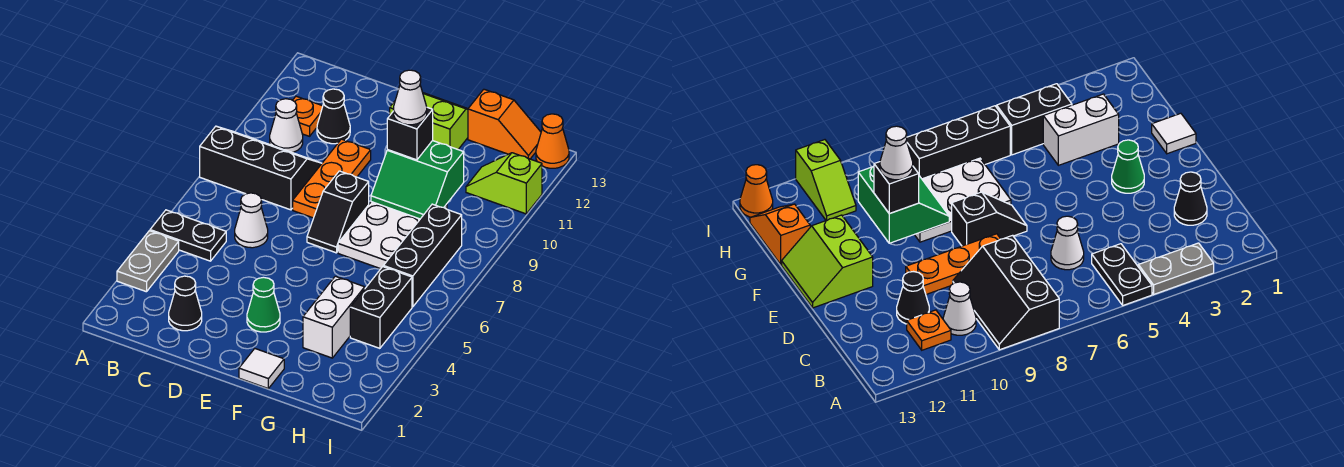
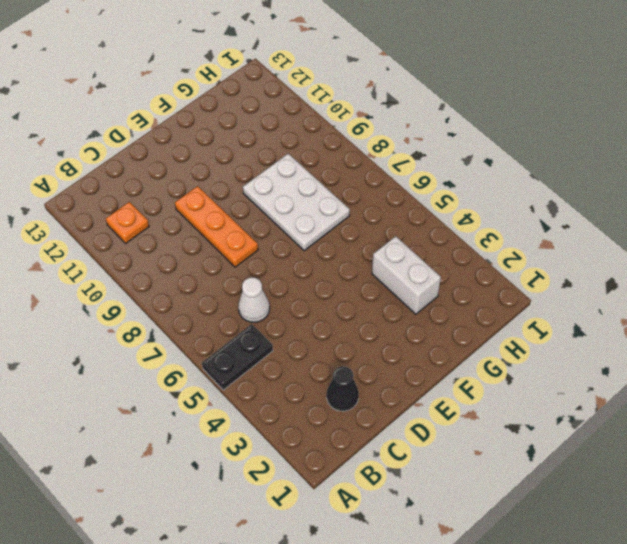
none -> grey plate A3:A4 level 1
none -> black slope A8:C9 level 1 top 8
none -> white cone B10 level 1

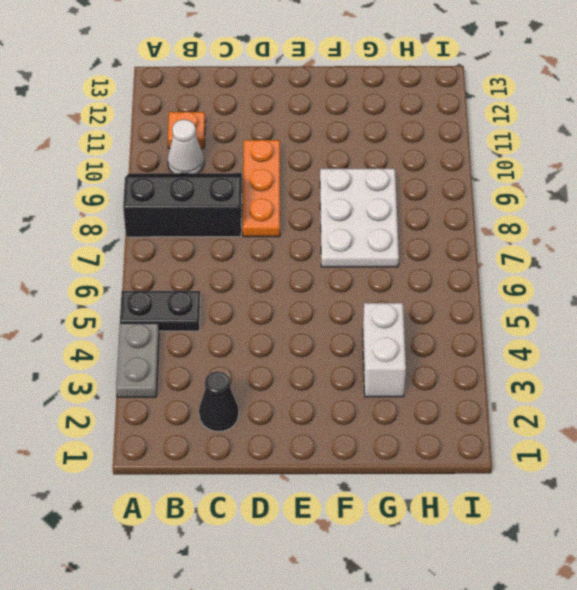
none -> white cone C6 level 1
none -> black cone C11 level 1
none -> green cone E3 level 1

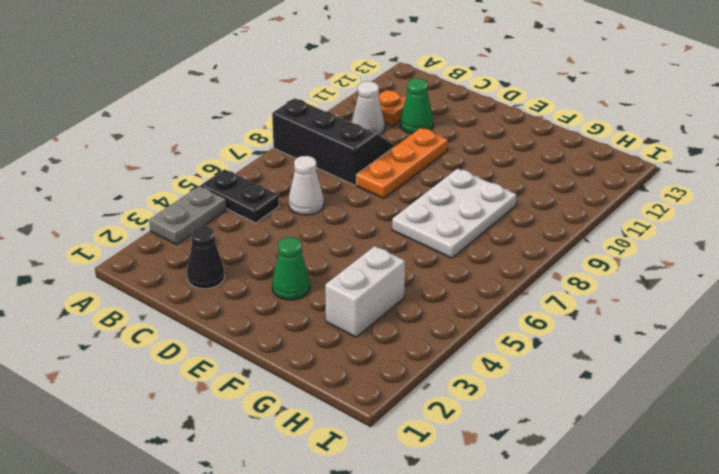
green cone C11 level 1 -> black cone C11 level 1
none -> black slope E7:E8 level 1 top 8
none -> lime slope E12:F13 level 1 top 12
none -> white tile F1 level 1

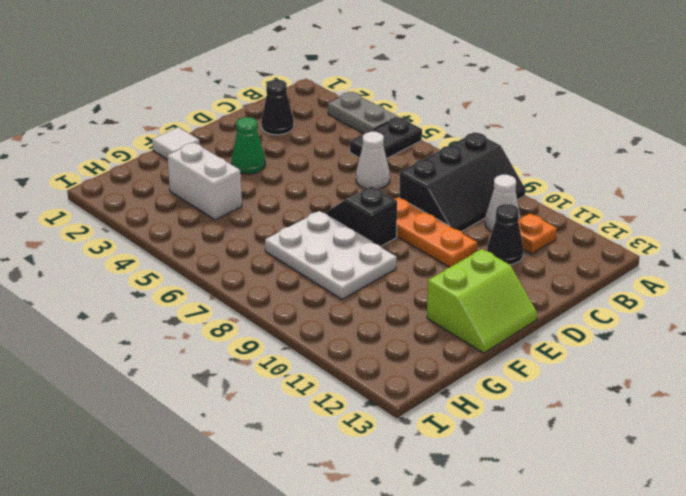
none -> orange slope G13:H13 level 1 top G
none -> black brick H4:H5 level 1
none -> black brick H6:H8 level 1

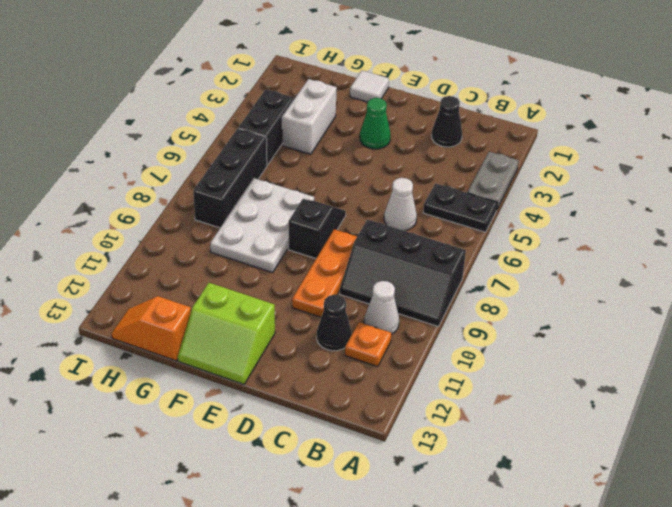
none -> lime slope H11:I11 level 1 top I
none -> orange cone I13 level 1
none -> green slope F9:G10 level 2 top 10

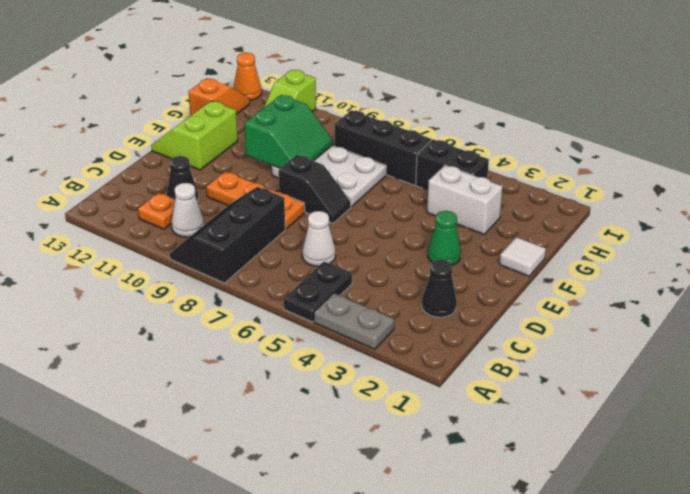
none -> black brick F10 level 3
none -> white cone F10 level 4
===
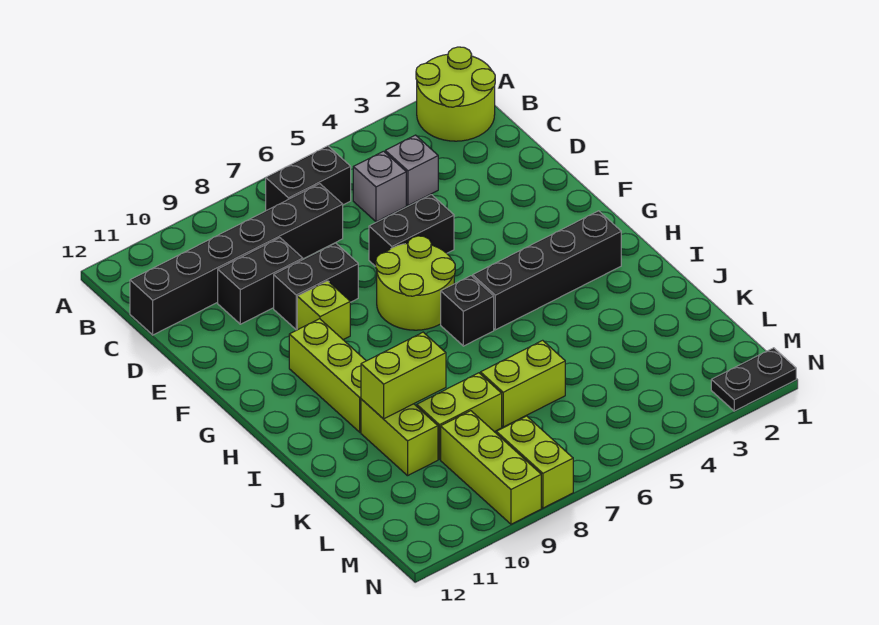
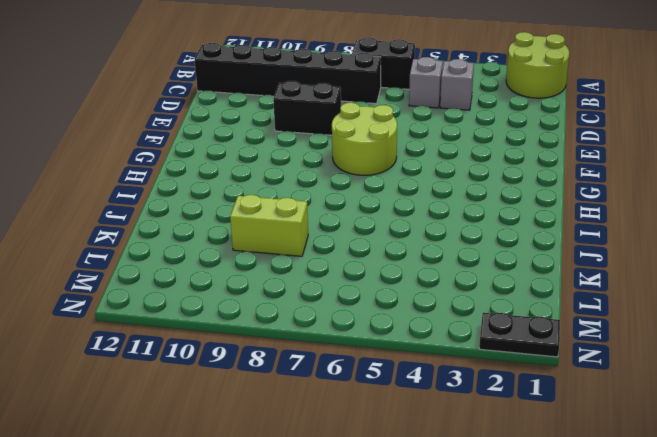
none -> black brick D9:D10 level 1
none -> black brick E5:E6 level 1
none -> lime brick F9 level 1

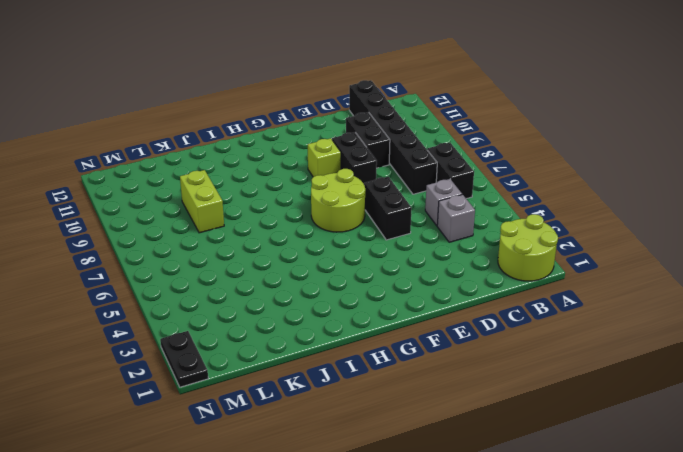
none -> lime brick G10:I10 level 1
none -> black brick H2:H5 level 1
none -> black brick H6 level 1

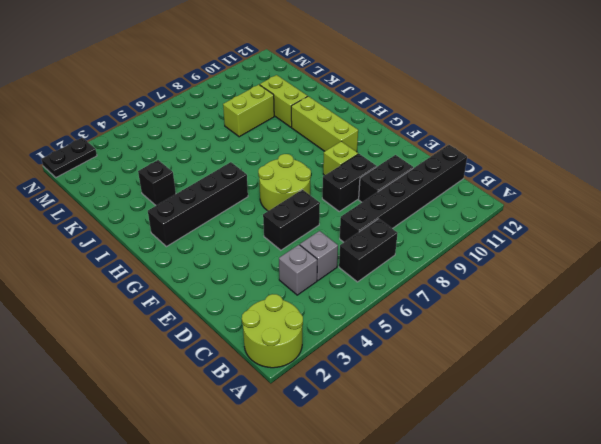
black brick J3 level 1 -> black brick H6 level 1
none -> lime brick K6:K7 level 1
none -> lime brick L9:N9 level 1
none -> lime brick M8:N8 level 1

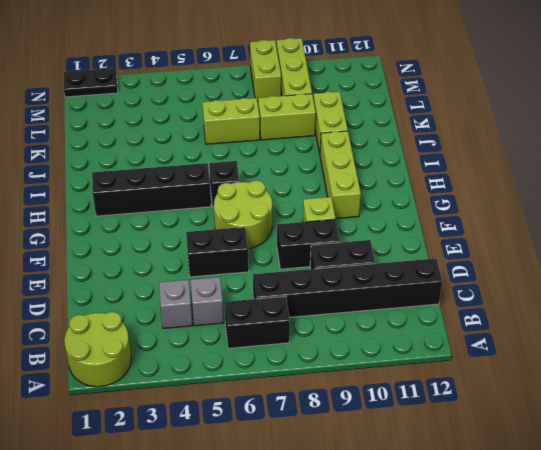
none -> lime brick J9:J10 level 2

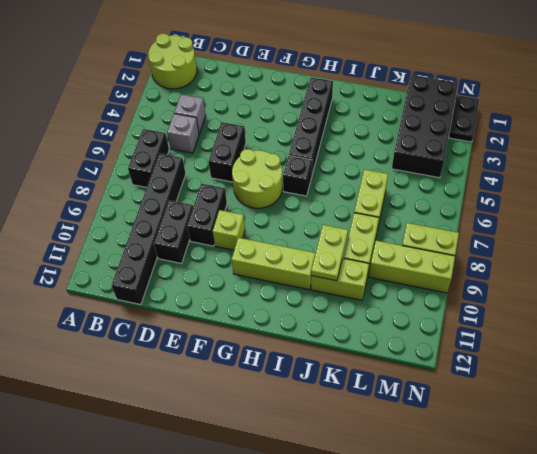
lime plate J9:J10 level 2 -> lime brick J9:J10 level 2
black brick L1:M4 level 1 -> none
===
→ **Exercise brief**: Wherever a line in the entries holds "orange", copy that line.

→ **Solution**:
none -> orange slope G13:H13 level 1 top G
none -> orange cone I13 level 1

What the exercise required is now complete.